Work task> Only the lines in the entries below from the line with "gray square: (160, 45)" to the line with "purple semicircle: (106, 109)", both included, belong in the answer, transcribed exactly and without pictures.

Exercise data>
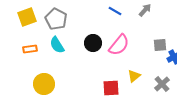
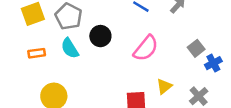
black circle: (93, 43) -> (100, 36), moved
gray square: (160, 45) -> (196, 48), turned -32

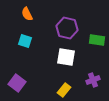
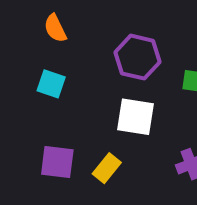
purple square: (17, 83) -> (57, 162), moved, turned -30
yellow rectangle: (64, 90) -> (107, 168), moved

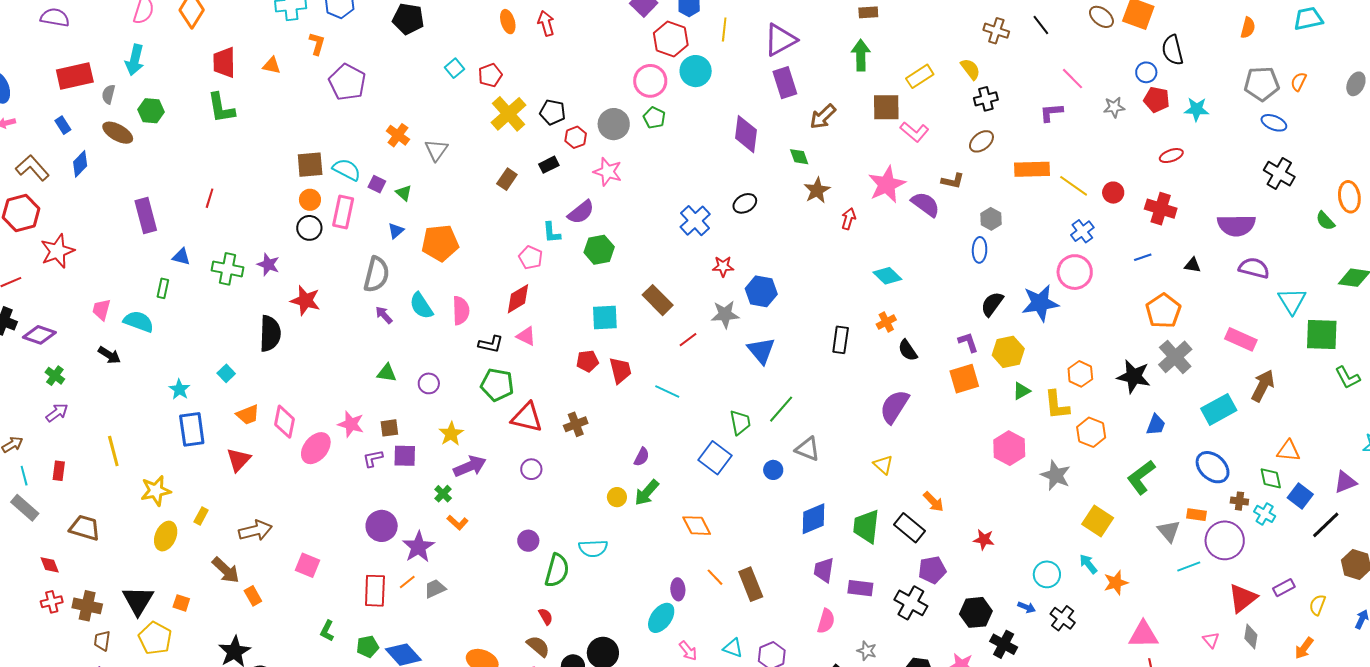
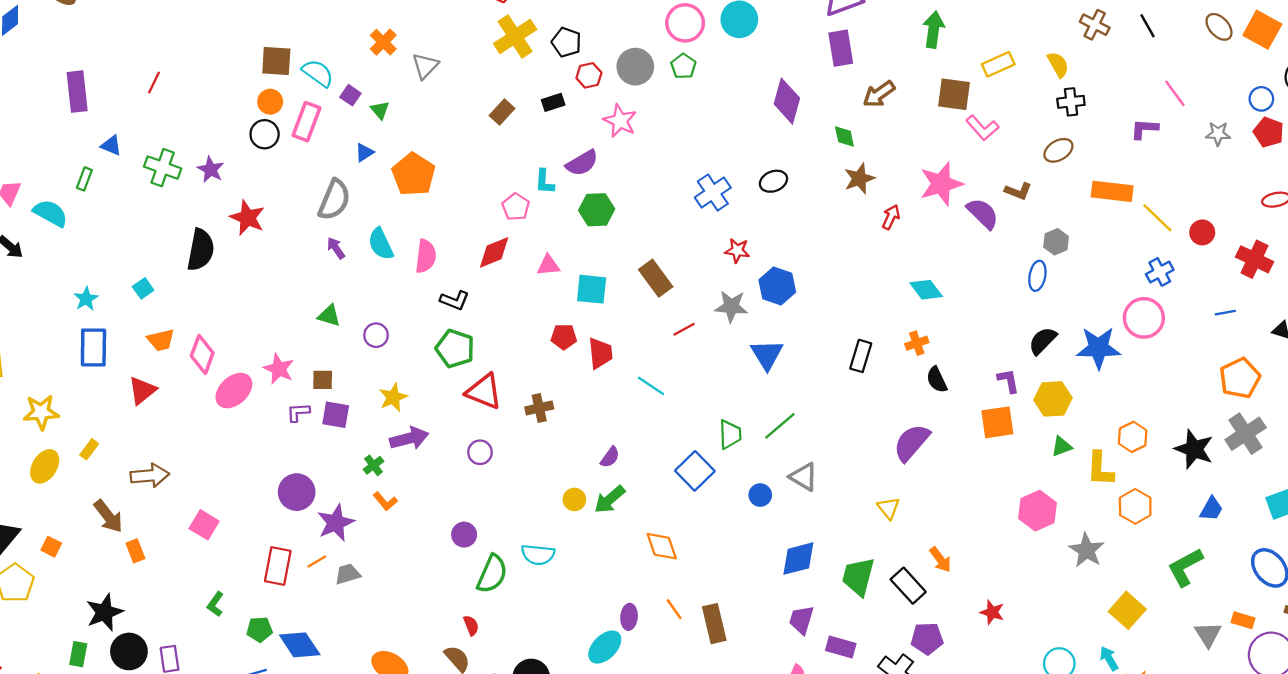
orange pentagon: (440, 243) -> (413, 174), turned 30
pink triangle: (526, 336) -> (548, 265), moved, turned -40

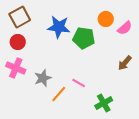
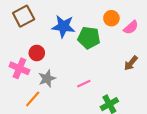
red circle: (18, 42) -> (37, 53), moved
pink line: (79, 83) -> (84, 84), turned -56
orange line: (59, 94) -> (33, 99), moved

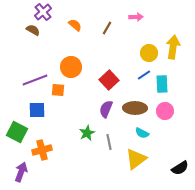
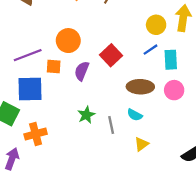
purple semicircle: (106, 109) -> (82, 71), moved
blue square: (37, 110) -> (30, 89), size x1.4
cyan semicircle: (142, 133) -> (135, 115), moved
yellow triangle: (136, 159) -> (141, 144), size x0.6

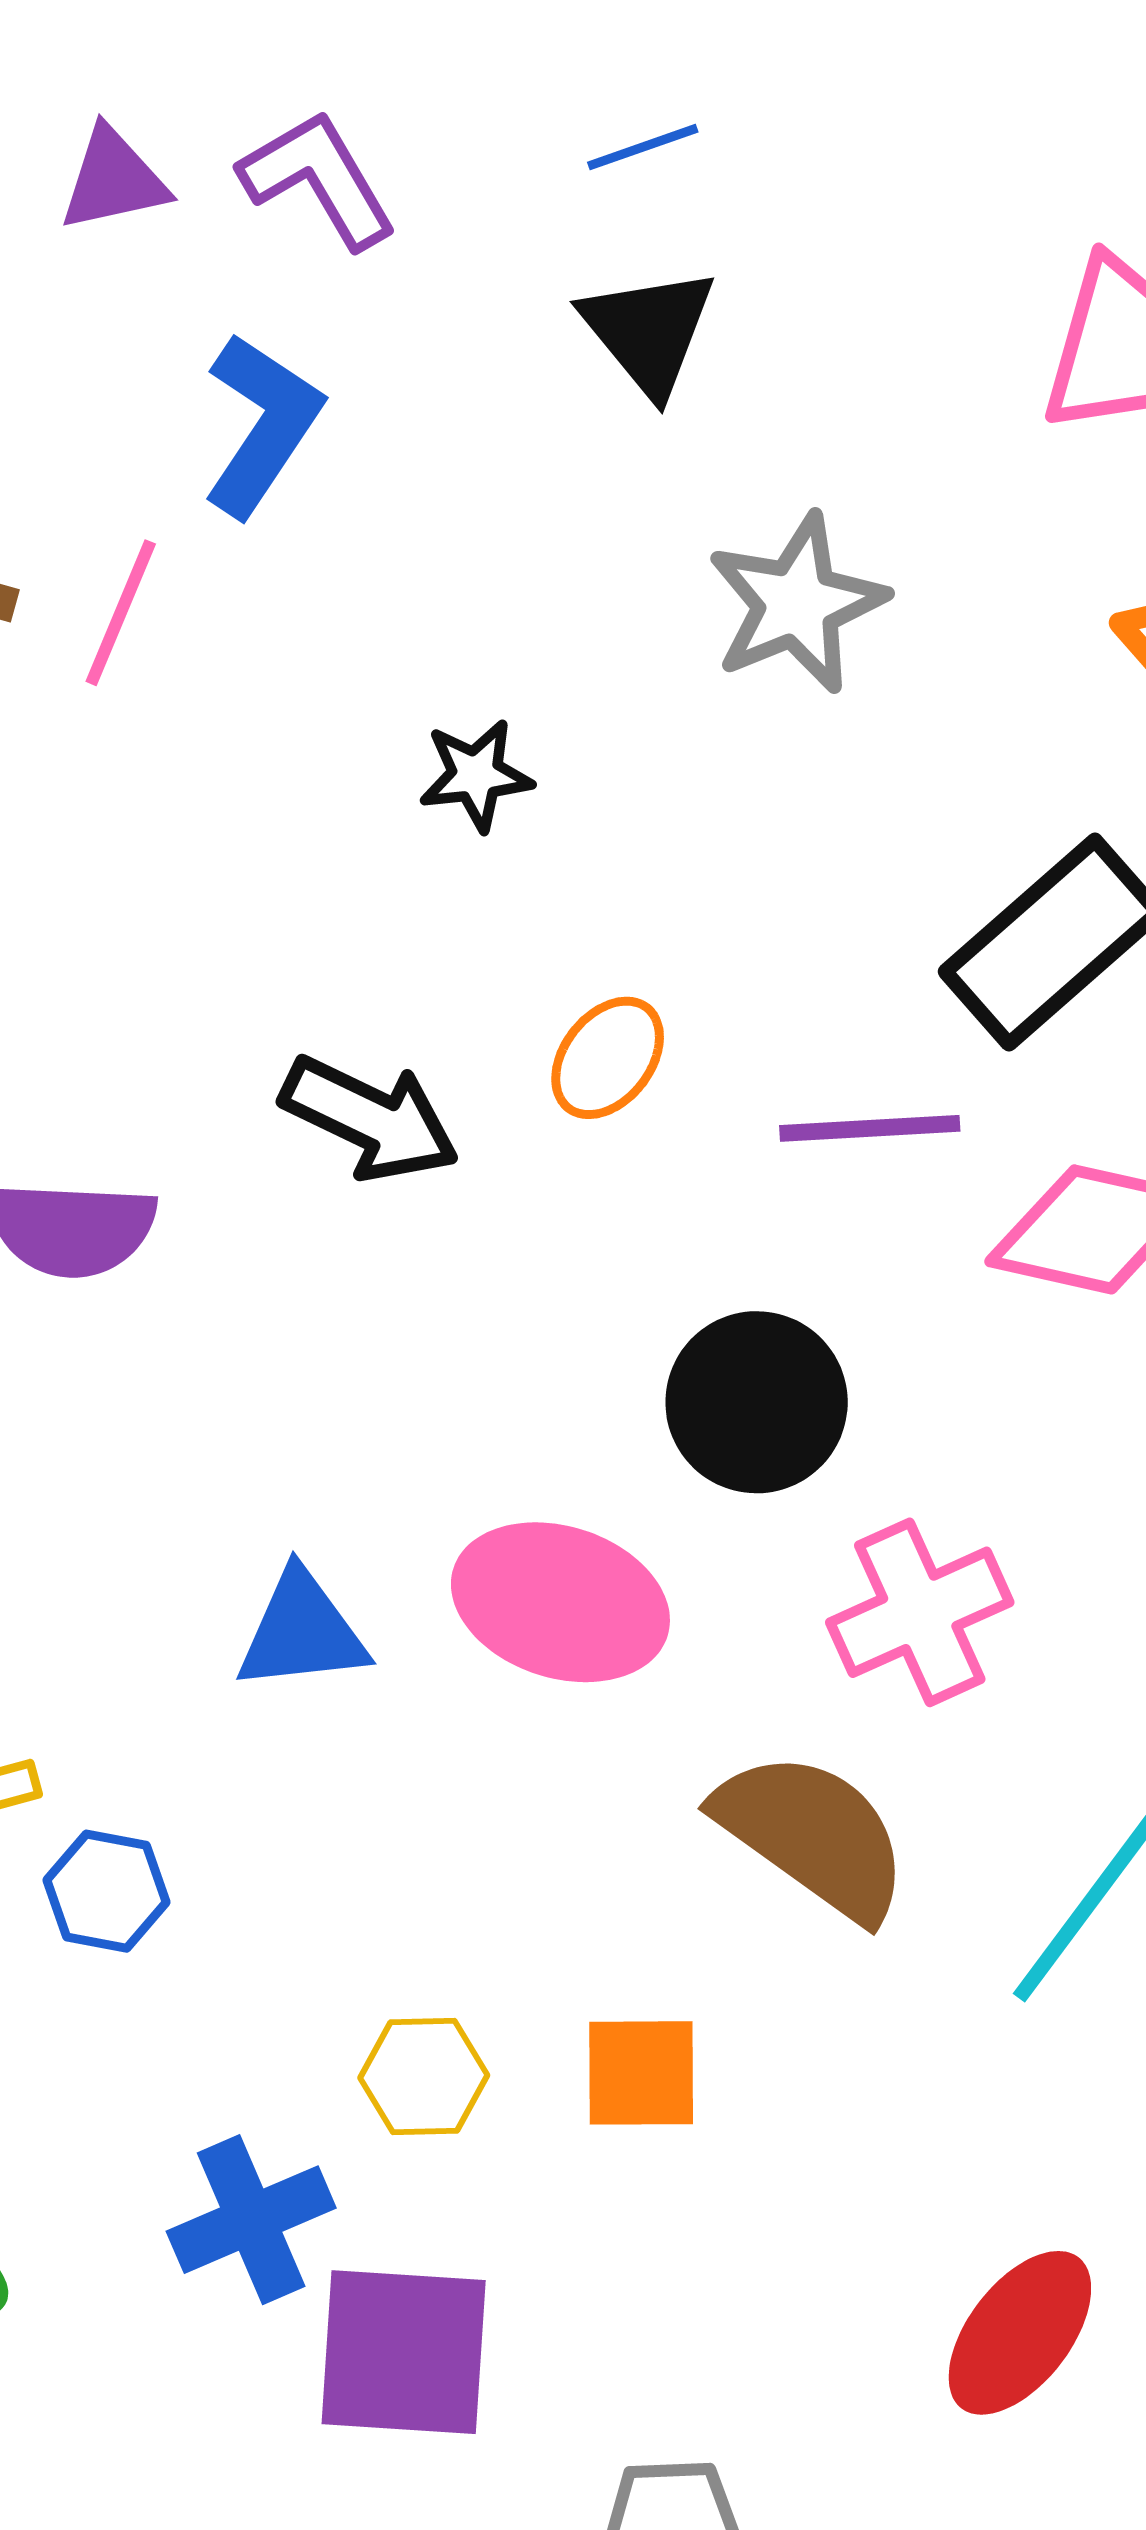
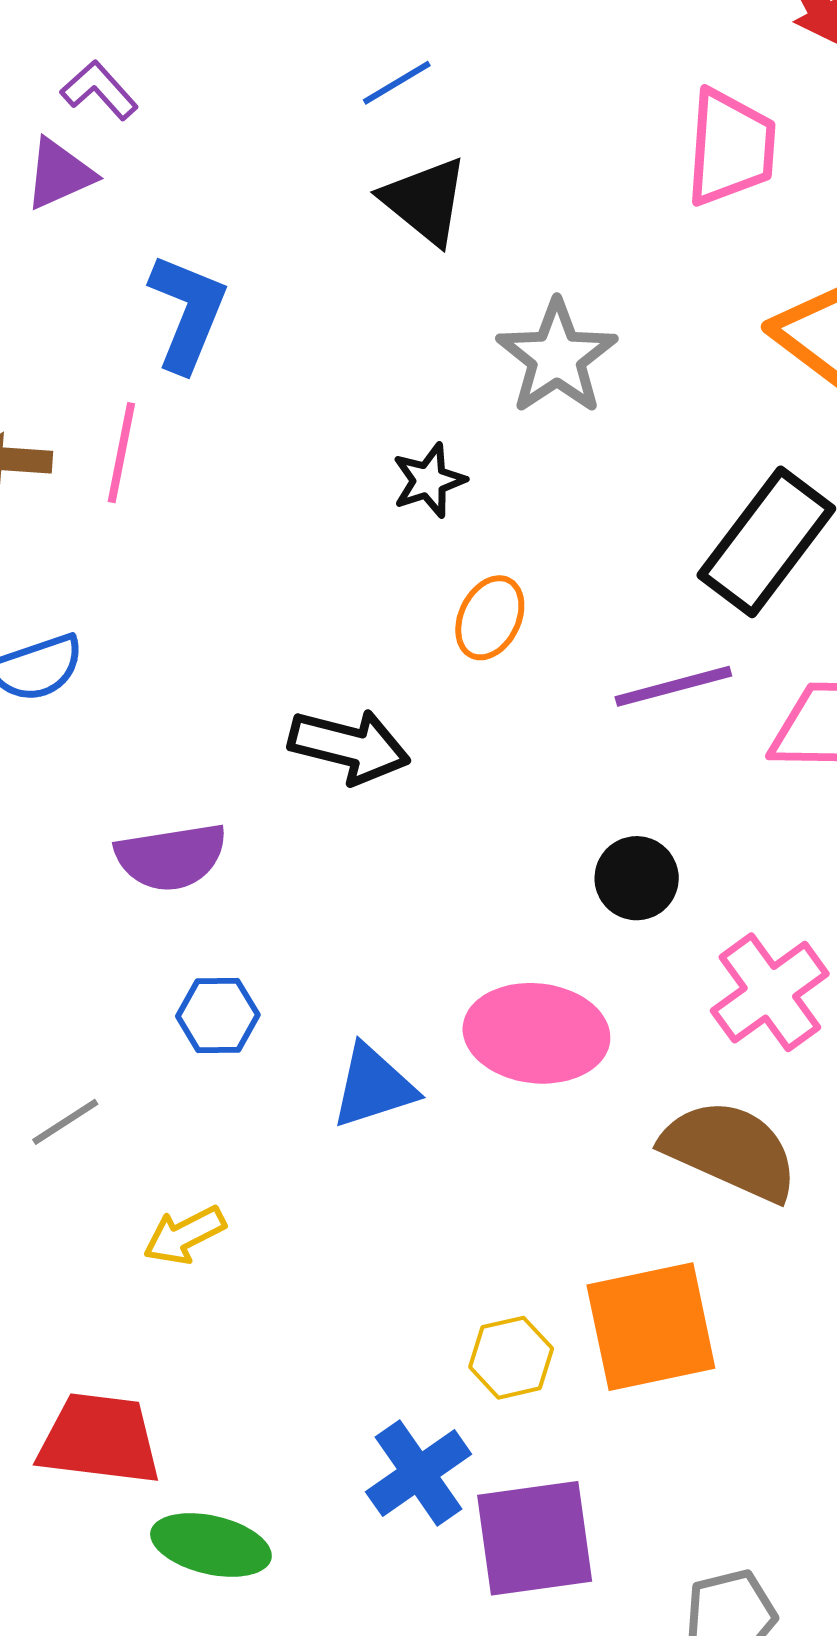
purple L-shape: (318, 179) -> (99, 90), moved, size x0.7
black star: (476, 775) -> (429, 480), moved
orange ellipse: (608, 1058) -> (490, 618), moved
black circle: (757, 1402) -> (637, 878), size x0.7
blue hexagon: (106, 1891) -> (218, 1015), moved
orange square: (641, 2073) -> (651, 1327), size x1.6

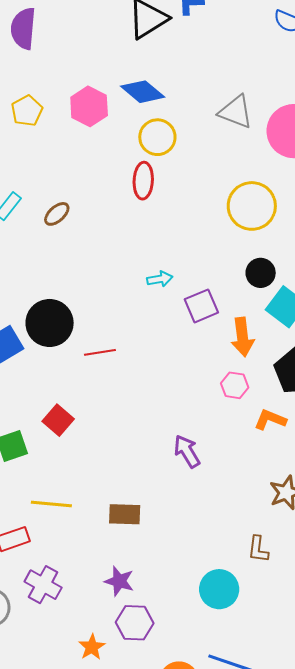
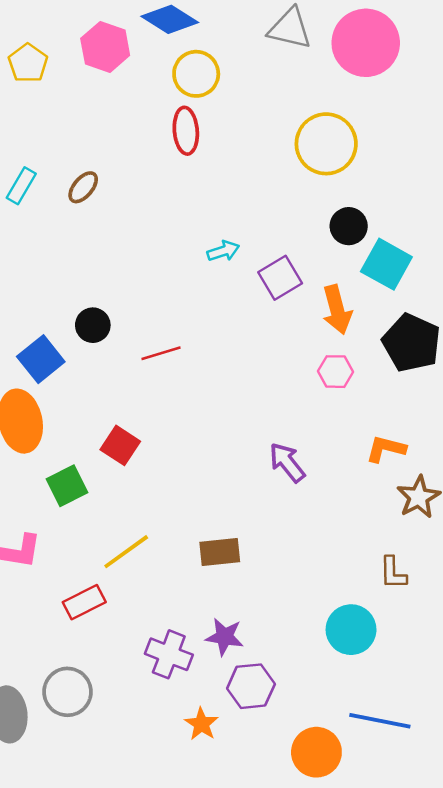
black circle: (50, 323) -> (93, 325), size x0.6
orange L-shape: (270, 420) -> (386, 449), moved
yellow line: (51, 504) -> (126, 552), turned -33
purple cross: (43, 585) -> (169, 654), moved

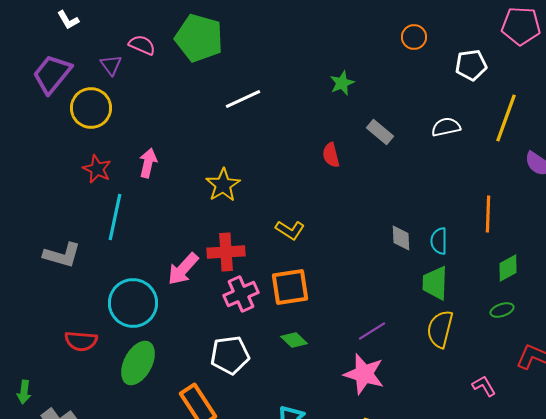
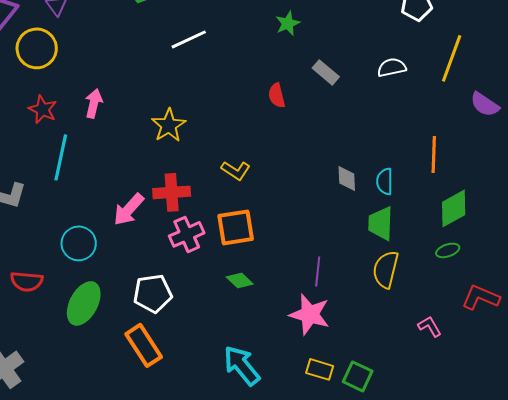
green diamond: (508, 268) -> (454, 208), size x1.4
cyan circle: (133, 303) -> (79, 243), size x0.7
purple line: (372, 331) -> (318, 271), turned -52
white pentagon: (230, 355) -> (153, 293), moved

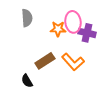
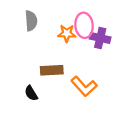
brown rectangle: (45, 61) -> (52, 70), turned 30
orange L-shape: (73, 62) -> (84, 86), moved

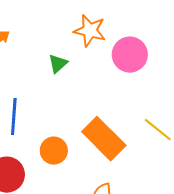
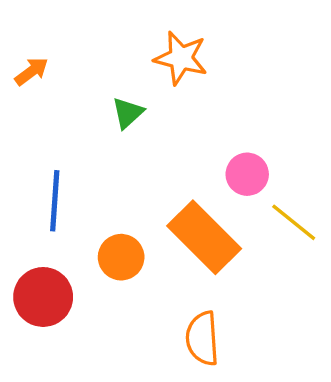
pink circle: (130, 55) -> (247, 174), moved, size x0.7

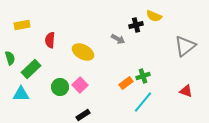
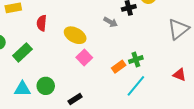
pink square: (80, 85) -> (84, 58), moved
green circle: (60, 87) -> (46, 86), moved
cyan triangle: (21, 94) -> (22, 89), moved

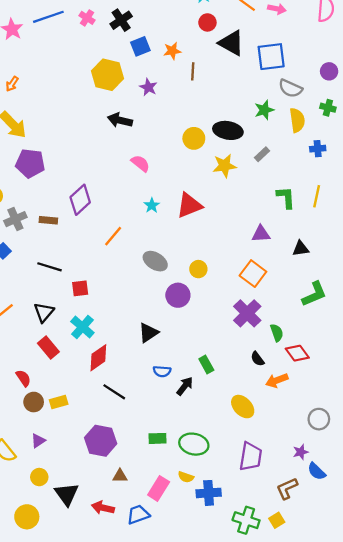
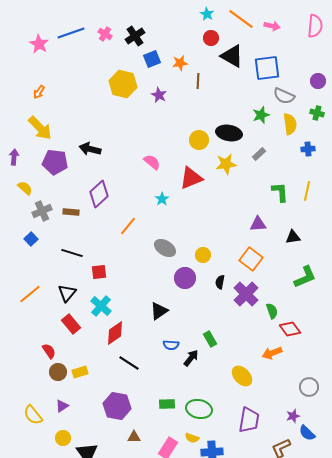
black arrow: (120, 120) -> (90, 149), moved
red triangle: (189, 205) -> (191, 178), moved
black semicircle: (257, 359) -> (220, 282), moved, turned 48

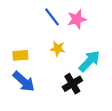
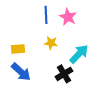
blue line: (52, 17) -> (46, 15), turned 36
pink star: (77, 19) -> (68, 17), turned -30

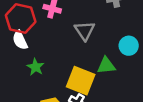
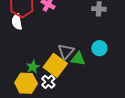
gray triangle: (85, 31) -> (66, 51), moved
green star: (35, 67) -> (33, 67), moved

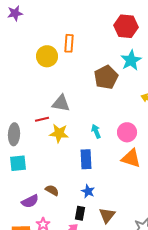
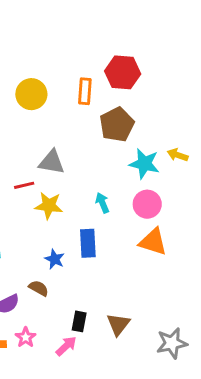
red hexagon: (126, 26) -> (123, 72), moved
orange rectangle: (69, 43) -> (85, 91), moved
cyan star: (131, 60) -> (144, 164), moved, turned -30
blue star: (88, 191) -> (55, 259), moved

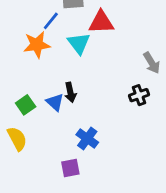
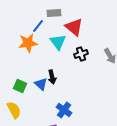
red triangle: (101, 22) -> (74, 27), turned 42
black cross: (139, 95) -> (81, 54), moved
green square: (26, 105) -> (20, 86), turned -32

Answer to this exercise>
gray square: (160, 45) -> (196, 48), turned -32

purple square: (17, 83) -> (57, 162), moved, turned -30
yellow rectangle: (64, 90) -> (107, 168), moved

orange pentagon: (440, 243) -> (413, 174), turned 30
pink triangle: (526, 336) -> (548, 265), moved, turned -40

red circle: (18, 42) -> (37, 53), moved
pink line: (79, 83) -> (84, 84), turned -56
orange line: (59, 94) -> (33, 99), moved

purple semicircle: (106, 109) -> (82, 71), moved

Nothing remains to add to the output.